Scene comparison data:
============

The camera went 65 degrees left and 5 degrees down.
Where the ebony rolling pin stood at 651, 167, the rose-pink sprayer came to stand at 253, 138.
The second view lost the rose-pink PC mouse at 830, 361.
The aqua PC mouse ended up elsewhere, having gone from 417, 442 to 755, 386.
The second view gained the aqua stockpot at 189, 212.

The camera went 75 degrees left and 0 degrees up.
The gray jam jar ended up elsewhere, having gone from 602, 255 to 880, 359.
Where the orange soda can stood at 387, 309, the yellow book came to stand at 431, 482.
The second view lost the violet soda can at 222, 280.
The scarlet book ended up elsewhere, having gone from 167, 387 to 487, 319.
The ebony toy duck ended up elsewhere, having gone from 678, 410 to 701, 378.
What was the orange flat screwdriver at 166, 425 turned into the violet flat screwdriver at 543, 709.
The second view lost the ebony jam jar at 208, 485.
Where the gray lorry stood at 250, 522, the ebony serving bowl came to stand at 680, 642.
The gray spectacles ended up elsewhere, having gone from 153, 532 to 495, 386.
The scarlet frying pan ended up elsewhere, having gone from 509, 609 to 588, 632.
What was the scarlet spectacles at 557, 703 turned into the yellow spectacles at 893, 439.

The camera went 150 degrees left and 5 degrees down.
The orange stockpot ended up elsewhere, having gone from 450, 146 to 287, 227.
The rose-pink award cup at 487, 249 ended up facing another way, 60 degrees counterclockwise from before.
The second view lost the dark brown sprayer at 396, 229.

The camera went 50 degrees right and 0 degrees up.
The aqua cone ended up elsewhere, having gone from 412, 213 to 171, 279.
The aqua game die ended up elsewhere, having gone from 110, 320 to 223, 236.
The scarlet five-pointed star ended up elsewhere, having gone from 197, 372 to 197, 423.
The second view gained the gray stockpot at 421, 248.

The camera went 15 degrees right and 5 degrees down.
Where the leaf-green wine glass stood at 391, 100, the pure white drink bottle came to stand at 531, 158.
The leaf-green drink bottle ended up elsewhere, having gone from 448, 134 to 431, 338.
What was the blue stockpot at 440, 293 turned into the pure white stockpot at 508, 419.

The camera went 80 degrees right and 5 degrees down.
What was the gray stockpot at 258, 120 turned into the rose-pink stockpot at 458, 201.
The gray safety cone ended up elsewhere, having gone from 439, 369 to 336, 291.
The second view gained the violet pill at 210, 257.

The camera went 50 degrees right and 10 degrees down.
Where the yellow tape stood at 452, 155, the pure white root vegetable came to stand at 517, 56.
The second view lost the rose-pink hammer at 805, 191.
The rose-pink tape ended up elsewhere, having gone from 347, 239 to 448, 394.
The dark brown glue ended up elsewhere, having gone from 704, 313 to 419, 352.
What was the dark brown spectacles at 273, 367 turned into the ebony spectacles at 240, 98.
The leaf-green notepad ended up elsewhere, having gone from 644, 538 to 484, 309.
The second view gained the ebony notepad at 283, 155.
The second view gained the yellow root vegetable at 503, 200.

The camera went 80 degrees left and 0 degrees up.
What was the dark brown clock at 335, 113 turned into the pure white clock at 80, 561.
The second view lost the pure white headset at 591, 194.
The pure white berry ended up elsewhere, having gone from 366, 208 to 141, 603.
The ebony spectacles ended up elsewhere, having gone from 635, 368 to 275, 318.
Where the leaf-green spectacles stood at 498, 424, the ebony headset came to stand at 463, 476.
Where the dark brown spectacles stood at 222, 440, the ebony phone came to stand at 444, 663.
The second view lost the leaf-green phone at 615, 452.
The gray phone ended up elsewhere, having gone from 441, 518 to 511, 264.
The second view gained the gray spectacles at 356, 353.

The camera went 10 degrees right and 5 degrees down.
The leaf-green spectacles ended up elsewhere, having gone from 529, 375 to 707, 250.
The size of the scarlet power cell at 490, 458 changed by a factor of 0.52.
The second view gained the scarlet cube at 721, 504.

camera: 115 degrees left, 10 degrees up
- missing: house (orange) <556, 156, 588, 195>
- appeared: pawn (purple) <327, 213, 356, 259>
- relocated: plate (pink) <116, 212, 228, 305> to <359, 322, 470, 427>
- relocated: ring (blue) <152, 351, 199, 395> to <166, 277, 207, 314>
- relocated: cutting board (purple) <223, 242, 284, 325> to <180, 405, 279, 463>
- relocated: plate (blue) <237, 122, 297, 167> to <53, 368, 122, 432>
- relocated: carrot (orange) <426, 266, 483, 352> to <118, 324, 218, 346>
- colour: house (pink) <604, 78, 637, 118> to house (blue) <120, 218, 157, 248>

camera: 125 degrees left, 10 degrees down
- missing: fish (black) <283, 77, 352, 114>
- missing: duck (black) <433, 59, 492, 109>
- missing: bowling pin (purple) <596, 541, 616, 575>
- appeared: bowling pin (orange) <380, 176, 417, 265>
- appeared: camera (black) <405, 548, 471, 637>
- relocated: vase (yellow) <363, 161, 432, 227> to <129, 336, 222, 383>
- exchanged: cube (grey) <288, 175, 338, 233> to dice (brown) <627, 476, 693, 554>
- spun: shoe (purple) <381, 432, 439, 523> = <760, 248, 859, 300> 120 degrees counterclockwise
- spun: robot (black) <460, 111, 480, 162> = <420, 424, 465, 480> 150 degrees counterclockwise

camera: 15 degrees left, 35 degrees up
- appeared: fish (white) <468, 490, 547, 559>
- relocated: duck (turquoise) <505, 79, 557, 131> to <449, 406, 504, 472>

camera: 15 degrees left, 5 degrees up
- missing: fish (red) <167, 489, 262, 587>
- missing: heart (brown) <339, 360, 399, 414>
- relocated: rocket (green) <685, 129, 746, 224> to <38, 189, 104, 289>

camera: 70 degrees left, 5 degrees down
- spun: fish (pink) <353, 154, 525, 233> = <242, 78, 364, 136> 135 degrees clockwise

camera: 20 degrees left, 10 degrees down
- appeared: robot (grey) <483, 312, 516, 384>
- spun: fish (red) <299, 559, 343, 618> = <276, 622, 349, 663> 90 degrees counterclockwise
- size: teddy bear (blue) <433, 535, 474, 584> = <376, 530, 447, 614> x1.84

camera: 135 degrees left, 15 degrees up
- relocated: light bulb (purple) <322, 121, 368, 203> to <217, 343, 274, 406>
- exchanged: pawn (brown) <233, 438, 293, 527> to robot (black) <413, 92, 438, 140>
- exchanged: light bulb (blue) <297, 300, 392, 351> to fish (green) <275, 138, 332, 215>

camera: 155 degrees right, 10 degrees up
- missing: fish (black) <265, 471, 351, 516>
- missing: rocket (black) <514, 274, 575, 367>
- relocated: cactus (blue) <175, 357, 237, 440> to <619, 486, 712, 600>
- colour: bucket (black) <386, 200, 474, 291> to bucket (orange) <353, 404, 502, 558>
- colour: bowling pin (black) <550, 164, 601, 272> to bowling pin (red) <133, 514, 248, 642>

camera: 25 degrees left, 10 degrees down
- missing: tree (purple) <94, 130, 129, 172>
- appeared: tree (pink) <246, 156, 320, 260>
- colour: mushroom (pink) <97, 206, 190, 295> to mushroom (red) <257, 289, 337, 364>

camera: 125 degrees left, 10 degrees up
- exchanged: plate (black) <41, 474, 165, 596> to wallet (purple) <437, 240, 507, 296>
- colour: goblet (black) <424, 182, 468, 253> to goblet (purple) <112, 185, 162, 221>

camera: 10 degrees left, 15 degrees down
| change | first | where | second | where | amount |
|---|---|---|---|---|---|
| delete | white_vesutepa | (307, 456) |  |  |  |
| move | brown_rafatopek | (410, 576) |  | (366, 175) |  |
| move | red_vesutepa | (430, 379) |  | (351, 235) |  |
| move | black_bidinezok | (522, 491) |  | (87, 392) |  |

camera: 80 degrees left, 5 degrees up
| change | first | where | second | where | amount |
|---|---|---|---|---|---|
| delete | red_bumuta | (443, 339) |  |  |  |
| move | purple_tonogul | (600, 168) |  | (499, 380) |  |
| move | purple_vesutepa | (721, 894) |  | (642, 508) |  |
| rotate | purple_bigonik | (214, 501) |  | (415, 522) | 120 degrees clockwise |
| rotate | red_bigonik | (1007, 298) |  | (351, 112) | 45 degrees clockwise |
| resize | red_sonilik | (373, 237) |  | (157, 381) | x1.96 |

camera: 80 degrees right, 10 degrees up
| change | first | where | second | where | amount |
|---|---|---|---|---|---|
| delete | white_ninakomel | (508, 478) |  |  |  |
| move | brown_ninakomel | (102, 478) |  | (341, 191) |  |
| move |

============

__WHAT THE TASK ASKS__.
Working from the records above, write out verbatim only the lines from the line containing "- relocated: cutting" through the line containing "- relocated: carrot".

__RESPONSE TO THIS TASK__.
- relocated: cutting board (purple) <223, 242, 284, 325> to <180, 405, 279, 463>
- relocated: plate (blue) <237, 122, 297, 167> to <53, 368, 122, 432>
- relocated: carrot (orange) <426, 266, 483, 352> to <118, 324, 218, 346>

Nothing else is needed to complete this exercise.